* [Task prompt]: All records below are to be duplicated exactly, with every picture excluded.

Data entries:
▬▬▬

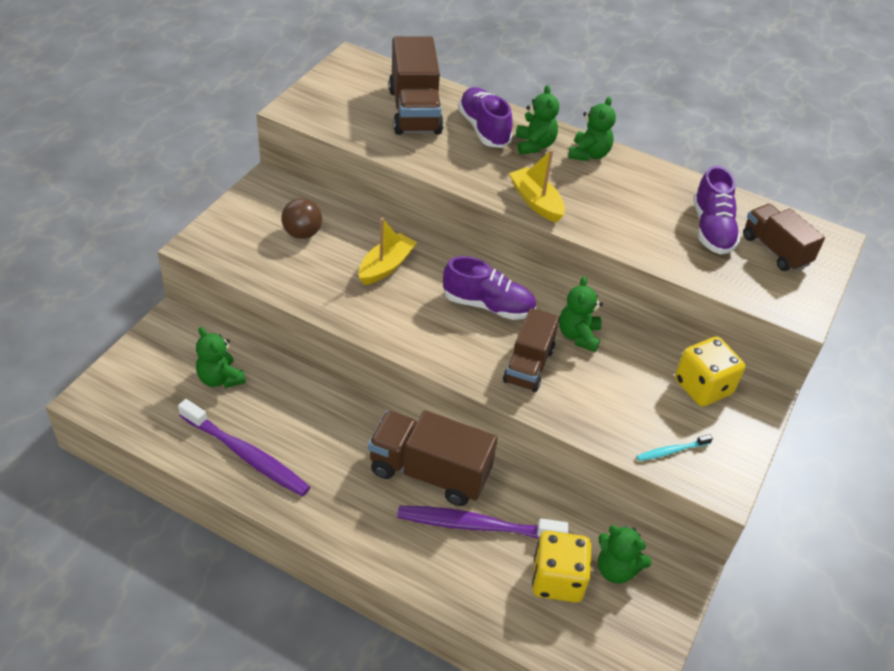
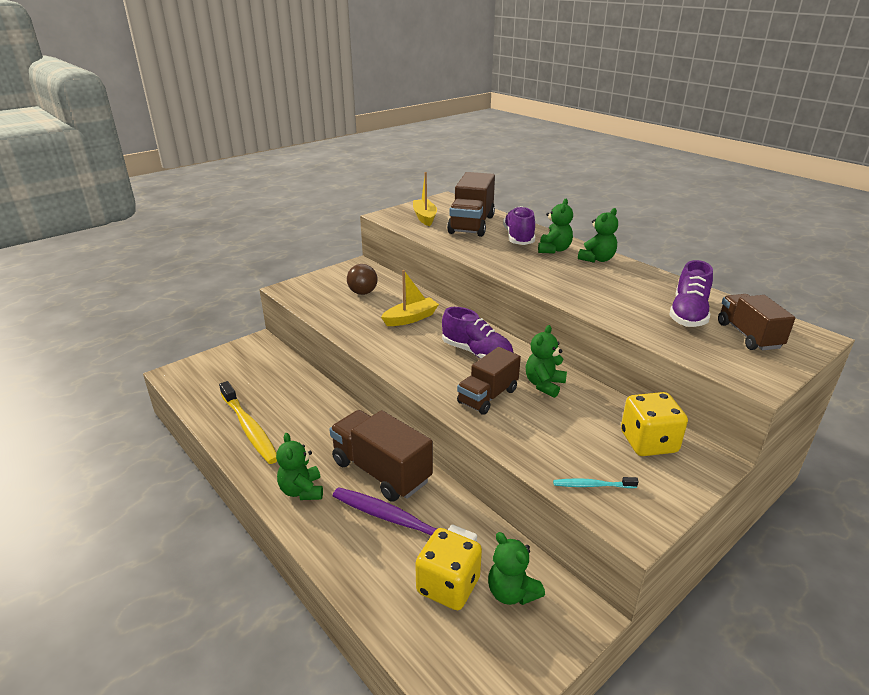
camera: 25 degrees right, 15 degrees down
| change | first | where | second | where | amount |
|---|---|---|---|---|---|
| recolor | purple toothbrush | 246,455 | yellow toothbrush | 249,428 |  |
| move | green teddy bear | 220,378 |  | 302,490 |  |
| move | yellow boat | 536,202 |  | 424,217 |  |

▬▬▬

* [Written answer]:
camera: 25 degrees right, 15 degrees down
| change | first | where | second | where | amount |
|---|---|---|---|---|---|
| recolor | purple toothbrush | 246,455 | yellow toothbrush | 249,428 |  |
| move | green teddy bear | 220,378 |  | 302,490 |  |
| move | yellow boat | 536,202 |  | 424,217 |  |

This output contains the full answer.